Supplied information =>
---
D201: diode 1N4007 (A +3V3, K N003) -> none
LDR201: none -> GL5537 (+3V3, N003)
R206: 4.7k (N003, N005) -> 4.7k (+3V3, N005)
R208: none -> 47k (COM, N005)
---
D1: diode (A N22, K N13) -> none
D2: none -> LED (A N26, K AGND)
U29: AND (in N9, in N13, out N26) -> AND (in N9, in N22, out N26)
---
Exercise description =>
Look over the material above and report how many of its lines have the string "diode" in them, nothing more.

Response area =>
2